[Task input — start]
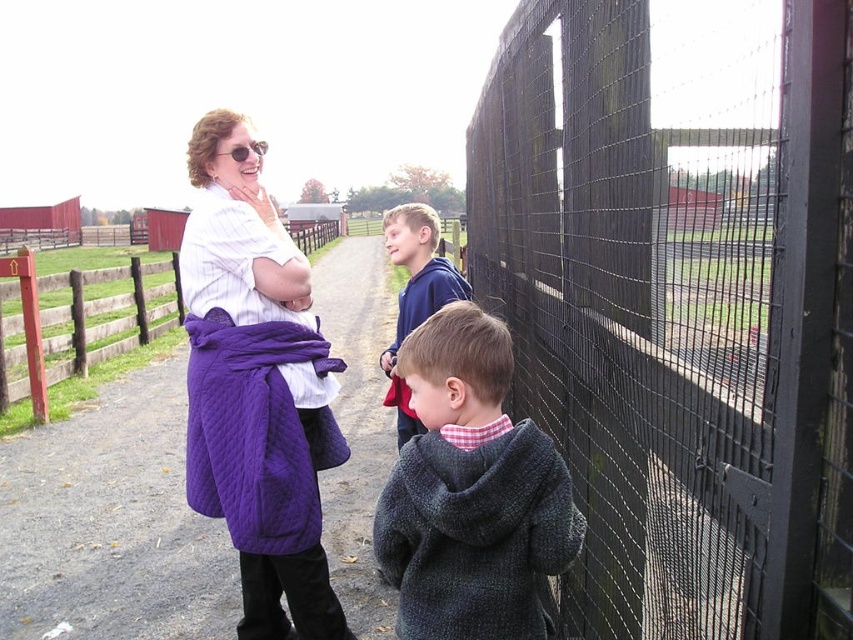
Measure the distance between point (677,500) and camera.

Point (677,500) is 4.69 feet away from camera.

Is black wire mesh fence at right below blue fleece jacket at center?

Actually, black wire mesh fence at right is above blue fleece jacket at center.

This screenshot has height=640, width=853. What are the coordinates of `black wire mesh fence at right` in the screenshot? It's located at (679, 316).

Where is `black wire mesh fence at right`? This screenshot has height=640, width=853. black wire mesh fence at right is located at coordinates (679, 316).

Which is in front, point (408, 540) or point (421, 280)?

Point (408, 540) is in front.

Who is shorter, dark gray knitted sweater at center or blue fleece jacket at center?

Standing shorter between the two is dark gray knitted sweater at center.

Is point (488, 388) farther from camera compared to point (416, 307)?

No, it is not.

I want to click on dark gray knitted sweater at center, so click(x=473, y=493).

Between purple quilted coat at center and purple quilted coat at left, which one is positioned lower?

purple quilted coat at center

The width and height of the screenshot is (853, 640). In order to click on purple quilted coat at center in this screenshot , I will do `click(256, 387)`.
[Task input — finish]
Work required:
Repeat the lines in the records word for word, starting at the line that contains "This screenshot has height=640, width=853. What" and ending after the line that contains "Standing shorter between".

Answer below:
This screenshot has height=640, width=853. What are the coordinates of `black wire mesh fence at right` in the screenshot? It's located at (679, 316).

Where is `black wire mesh fence at right`? This screenshot has height=640, width=853. black wire mesh fence at right is located at coordinates (679, 316).

Which is in front, point (408, 540) or point (421, 280)?

Point (408, 540) is in front.

Who is shorter, dark gray knitted sweater at center or blue fleece jacket at center?

Standing shorter between the two is dark gray knitted sweater at center.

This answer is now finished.